━━━━━ PROVIDED DATA ━━━━━
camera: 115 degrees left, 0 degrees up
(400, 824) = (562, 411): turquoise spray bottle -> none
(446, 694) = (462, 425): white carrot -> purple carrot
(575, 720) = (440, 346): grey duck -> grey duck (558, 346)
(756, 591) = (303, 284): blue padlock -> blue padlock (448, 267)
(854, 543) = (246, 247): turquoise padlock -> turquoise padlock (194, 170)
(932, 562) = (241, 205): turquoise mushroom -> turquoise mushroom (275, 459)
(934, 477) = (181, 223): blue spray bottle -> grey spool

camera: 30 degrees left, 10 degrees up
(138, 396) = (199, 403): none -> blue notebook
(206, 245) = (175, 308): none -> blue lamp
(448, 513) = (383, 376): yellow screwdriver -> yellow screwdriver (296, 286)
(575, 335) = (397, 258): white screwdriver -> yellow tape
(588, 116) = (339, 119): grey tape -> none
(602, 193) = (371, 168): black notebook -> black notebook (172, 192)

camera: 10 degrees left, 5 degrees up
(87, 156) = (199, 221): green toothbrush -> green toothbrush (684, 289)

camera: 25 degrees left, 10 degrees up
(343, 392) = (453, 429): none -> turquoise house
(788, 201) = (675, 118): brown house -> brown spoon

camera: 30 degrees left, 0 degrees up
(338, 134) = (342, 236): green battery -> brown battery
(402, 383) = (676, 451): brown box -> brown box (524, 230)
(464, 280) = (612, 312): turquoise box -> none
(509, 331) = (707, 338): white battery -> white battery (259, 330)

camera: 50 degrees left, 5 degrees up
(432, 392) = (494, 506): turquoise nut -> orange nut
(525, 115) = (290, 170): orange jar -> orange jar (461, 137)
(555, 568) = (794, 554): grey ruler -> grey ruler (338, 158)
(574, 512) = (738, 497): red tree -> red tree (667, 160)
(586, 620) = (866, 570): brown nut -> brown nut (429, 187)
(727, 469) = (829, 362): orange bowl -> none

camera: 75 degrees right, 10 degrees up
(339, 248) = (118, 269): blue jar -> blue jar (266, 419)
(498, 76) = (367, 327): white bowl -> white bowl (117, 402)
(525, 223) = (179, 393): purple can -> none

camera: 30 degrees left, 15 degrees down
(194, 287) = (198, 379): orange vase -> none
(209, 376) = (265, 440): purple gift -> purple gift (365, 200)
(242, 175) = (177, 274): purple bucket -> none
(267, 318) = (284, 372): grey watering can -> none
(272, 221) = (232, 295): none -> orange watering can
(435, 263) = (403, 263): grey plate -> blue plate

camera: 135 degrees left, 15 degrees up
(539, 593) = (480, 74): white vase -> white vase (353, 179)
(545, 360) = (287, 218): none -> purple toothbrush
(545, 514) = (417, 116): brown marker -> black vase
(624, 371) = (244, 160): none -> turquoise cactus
━━━━━
### YOUR GOAL
Type out exactly the span of lines from the one with "(272, 221) = (232, 295): none" to the end of the material above, counting both end lines, and nothing else.

### RESULT FOR THIS TASK
(272, 221) = (232, 295): none -> orange watering can
(435, 263) = (403, 263): grey plate -> blue plate

camera: 135 degrees left, 15 degrees up
(539, 593) = (480, 74): white vase -> white vase (353, 179)
(545, 360) = (287, 218): none -> purple toothbrush
(545, 514) = (417, 116): brown marker -> black vase
(624, 371) = (244, 160): none -> turquoise cactus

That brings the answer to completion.